Starting at the top of the records below, write out each line exactly as it stands, stopping after the line with "(526, 593) = (851, 134): turquoise"; exclude the pictures.

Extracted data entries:
=-=-=-=-=
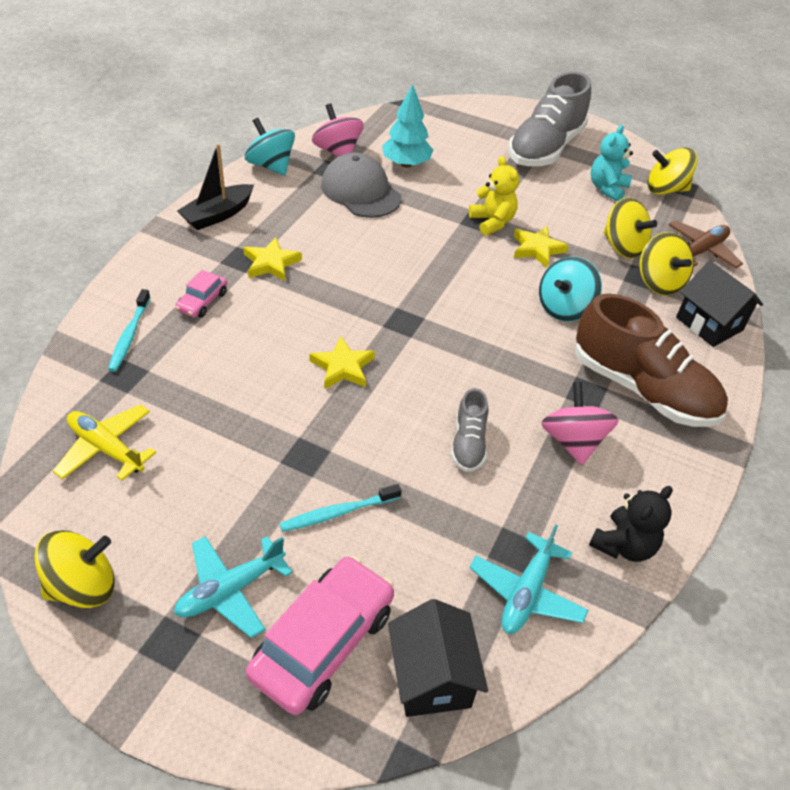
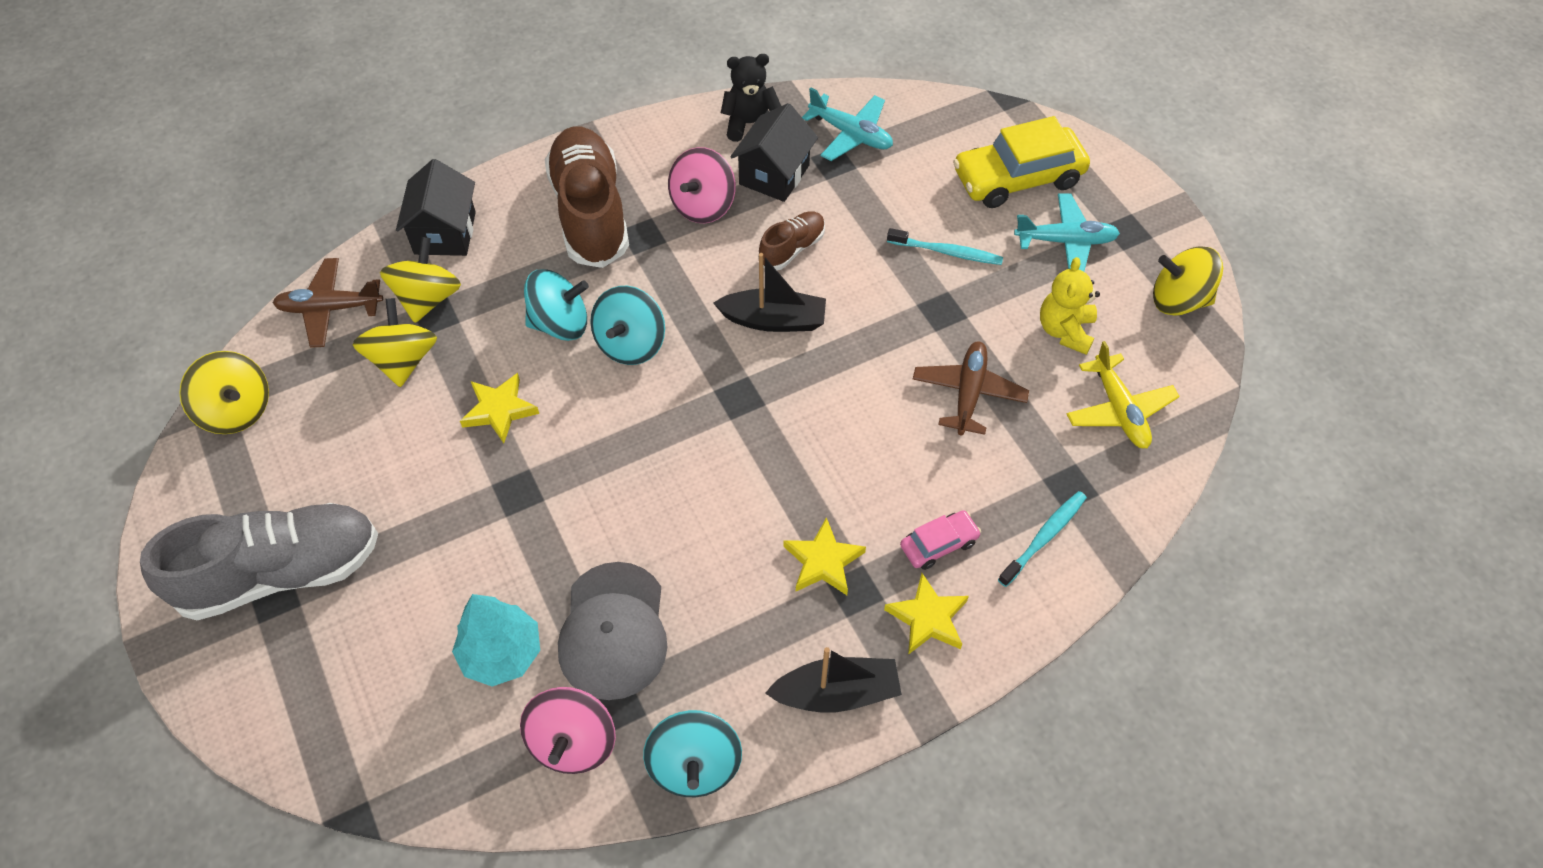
camera: 140 degrees left, 10 degrees up
(240, 402) = (968, 393): none -> brown plane
(323, 642) = (1018, 178): pink car -> yellow car
(343, 367) = (844, 378): yellow star -> yellow star (927, 618)
(429, 381) = (773, 320): none -> black boat
(432, 677) = (958, 126): black house -> black house (774, 175)
(468, 443) = (792, 248): grey shoe -> brown shoe
(492, 222) = (504, 478): yellow teddy bear -> yellow teddy bear (1065, 331)
(507, 318) = (630, 344): none -> turquoise spinning top
(526, 593) = (851, 134): turquoise plane -> turquoise plane turned 60 degrees clockwise
(607, 188) = (302, 452): turquoise teddy bear -> none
=-=-=-=-=
(Task result):
camera: 140 degrees left, 10 degrees up
(240, 402) = (968, 393): none -> brown plane
(323, 642) = (1018, 178): pink car -> yellow car
(343, 367) = (844, 378): yellow star -> yellow star (927, 618)
(429, 381) = (773, 320): none -> black boat
(432, 677) = (958, 126): black house -> black house (774, 175)
(468, 443) = (792, 248): grey shoe -> brown shoe
(492, 222) = (504, 478): yellow teddy bear -> yellow teddy bear (1065, 331)
(507, 318) = (630, 344): none -> turquoise spinning top
(526, 593) = (851, 134): turquoise plane -> turquoise plane turned 60 degrees clockwise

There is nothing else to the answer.